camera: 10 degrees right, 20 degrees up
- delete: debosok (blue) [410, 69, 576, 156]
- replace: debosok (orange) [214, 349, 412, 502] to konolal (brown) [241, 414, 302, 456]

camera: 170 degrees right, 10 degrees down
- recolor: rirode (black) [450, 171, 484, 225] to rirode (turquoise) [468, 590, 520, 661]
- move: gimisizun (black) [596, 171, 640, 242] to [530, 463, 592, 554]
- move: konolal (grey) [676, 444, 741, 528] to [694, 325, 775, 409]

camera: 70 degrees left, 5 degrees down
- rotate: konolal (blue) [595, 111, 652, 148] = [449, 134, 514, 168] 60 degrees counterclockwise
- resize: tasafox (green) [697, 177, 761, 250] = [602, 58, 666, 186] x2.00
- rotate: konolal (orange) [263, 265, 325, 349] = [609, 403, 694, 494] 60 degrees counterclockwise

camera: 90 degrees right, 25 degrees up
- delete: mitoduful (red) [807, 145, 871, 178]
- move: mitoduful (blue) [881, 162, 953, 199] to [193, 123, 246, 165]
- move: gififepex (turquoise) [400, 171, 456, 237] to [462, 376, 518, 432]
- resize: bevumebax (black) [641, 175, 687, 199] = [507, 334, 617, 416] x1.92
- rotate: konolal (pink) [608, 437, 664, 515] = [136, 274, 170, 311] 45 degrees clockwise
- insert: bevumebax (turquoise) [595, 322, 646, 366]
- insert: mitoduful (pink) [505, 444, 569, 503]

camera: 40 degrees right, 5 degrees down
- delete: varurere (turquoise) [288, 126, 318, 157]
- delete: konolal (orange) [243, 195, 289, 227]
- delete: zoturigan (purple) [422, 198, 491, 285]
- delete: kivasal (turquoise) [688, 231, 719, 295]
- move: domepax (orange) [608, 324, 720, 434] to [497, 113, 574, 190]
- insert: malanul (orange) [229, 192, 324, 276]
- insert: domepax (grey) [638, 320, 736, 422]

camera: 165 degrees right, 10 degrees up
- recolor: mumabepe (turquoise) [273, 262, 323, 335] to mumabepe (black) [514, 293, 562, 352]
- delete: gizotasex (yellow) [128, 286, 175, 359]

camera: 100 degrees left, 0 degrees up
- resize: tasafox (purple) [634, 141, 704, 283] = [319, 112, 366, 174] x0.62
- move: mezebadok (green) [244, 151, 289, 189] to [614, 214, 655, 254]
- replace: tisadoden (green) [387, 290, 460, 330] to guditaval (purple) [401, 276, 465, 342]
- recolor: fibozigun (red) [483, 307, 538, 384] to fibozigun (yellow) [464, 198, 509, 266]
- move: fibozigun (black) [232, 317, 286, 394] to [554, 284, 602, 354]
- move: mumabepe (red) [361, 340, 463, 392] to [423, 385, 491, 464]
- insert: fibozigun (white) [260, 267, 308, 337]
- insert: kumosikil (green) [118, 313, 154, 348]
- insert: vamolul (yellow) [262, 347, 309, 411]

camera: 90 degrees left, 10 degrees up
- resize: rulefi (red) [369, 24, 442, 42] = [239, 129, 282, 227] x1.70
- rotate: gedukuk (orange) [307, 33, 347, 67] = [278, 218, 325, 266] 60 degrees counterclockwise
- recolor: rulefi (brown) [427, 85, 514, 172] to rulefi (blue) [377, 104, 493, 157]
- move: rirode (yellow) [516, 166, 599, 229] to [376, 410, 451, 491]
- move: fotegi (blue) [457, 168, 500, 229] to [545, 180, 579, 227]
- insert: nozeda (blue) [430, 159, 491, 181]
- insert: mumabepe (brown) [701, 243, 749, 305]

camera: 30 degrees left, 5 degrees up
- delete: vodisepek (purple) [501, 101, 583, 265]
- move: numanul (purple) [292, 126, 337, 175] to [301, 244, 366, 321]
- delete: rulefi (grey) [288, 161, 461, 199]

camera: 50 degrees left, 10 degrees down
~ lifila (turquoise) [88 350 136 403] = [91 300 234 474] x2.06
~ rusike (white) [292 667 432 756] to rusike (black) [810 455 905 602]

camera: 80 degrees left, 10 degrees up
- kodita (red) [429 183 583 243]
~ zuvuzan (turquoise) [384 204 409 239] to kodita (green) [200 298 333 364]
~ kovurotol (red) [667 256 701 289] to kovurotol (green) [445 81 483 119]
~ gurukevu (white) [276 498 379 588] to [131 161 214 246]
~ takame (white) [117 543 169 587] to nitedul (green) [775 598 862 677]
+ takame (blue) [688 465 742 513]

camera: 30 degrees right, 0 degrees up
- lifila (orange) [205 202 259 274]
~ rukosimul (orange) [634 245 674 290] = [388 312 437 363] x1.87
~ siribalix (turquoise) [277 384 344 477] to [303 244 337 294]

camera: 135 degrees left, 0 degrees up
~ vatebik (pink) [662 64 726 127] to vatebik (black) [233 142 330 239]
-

■ THE PROBLEM
Each record needs to be duplicated exactly.

■ WRITTEN SOLUTION
camera: 10 degrees right, 20 degrees up
- delete: debosok (blue) [410, 69, 576, 156]
- replace: debosok (orange) [214, 349, 412, 502] to konolal (brown) [241, 414, 302, 456]

camera: 170 degrees right, 10 degrees down
- recolor: rirode (black) [450, 171, 484, 225] to rirode (turquoise) [468, 590, 520, 661]
- move: gimisizun (black) [596, 171, 640, 242] to [530, 463, 592, 554]
- move: konolal (grey) [676, 444, 741, 528] to [694, 325, 775, 409]

camera: 70 degrees left, 5 degrees down
- rotate: konolal (blue) [595, 111, 652, 148] = [449, 134, 514, 168] 60 degrees counterclockwise
- resize: tasafox (green) [697, 177, 761, 250] = [602, 58, 666, 186] x2.00
- rotate: konolal (orange) [263, 265, 325, 349] = [609, 403, 694, 494] 60 degrees counterclockwise

camera: 90 degrees right, 25 degrees up
- delete: mitoduful (red) [807, 145, 871, 178]
- move: mitoduful (blue) [881, 162, 953, 199] to [193, 123, 246, 165]
- move: gififepex (turquoise) [400, 171, 456, 237] to [462, 376, 518, 432]
- resize: bevumebax (black) [641, 175, 687, 199] = [507, 334, 617, 416] x1.92
- rotate: konolal (pink) [608, 437, 664, 515] = [136, 274, 170, 311] 45 degrees clockwise
- insert: bevumebax (turquoise) [595, 322, 646, 366]
- insert: mitoduful (pink) [505, 444, 569, 503]

camera: 40 degrees right, 5 degrees down
- delete: varurere (turquoise) [288, 126, 318, 157]
- delete: konolal (orange) [243, 195, 289, 227]
- delete: zoturigan (purple) [422, 198, 491, 285]
- delete: kivasal (turquoise) [688, 231, 719, 295]
- move: domepax (orange) [608, 324, 720, 434] to [497, 113, 574, 190]
- insert: malanul (orange) [229, 192, 324, 276]
- insert: domepax (grey) [638, 320, 736, 422]

camera: 165 degrees right, 10 degrees up
- recolor: mumabepe (turquoise) [273, 262, 323, 335] to mumabepe (black) [514, 293, 562, 352]
- delete: gizotasex (yellow) [128, 286, 175, 359]

camera: 100 degrees left, 0 degrees up
- resize: tasafox (purple) [634, 141, 704, 283] = [319, 112, 366, 174] x0.62
- move: mezebadok (green) [244, 151, 289, 189] to [614, 214, 655, 254]
- replace: tisadoden (green) [387, 290, 460, 330] to guditaval (purple) [401, 276, 465, 342]
- recolor: fibozigun (red) [483, 307, 538, 384] to fibozigun (yellow) [464, 198, 509, 266]
- move: fibozigun (black) [232, 317, 286, 394] to [554, 284, 602, 354]
- move: mumabepe (red) [361, 340, 463, 392] to [423, 385, 491, 464]
- insert: fibozigun (white) [260, 267, 308, 337]
- insert: kumosikil (green) [118, 313, 154, 348]
- insert: vamolul (yellow) [262, 347, 309, 411]

camera: 90 degrees left, 10 degrees up
- resize: rulefi (red) [369, 24, 442, 42] = [239, 129, 282, 227] x1.70
- rotate: gedukuk (orange) [307, 33, 347, 67] = [278, 218, 325, 266] 60 degrees counterclockwise
- recolor: rulefi (brown) [427, 85, 514, 172] to rulefi (blue) [377, 104, 493, 157]
- move: rirode (yellow) [516, 166, 599, 229] to [376, 410, 451, 491]
- move: fotegi (blue) [457, 168, 500, 229] to [545, 180, 579, 227]
- insert: nozeda (blue) [430, 159, 491, 181]
- insert: mumabepe (brown) [701, 243, 749, 305]

camera: 30 degrees left, 5 degrees up
- delete: vodisepek (purple) [501, 101, 583, 265]
- move: numanul (purple) [292, 126, 337, 175] to [301, 244, 366, 321]
- delete: rulefi (grey) [288, 161, 461, 199]

camera: 50 degrees left, 10 degrees down
~ lifila (turquoise) [88 350 136 403] = [91 300 234 474] x2.06
~ rusike (white) [292 667 432 756] to rusike (black) [810 455 905 602]

camera: 80 degrees left, 10 degrees up
- kodita (red) [429 183 583 243]
~ zuvuzan (turquoise) [384 204 409 239] to kodita (green) [200 298 333 364]
~ kovurotol (red) [667 256 701 289] to kovurotol (green) [445 81 483 119]
~ gurukevu (white) [276 498 379 588] to [131 161 214 246]
~ takame (white) [117 543 169 587] to nitedul (green) [775 598 862 677]
+ takame (blue) [688 465 742 513]

camera: 30 degrees right, 0 degrees up
- lifila (orange) [205 202 259 274]
~ rukosimul (orange) [634 245 674 290] = [388 312 437 363] x1.87
~ siribalix (turquoise) [277 384 344 477] to [303 244 337 294]

camera: 135 degrees left, 0 degrees up
~ vatebik (pink) [662 64 726 127] to vatebik (black) [233 142 330 239]
-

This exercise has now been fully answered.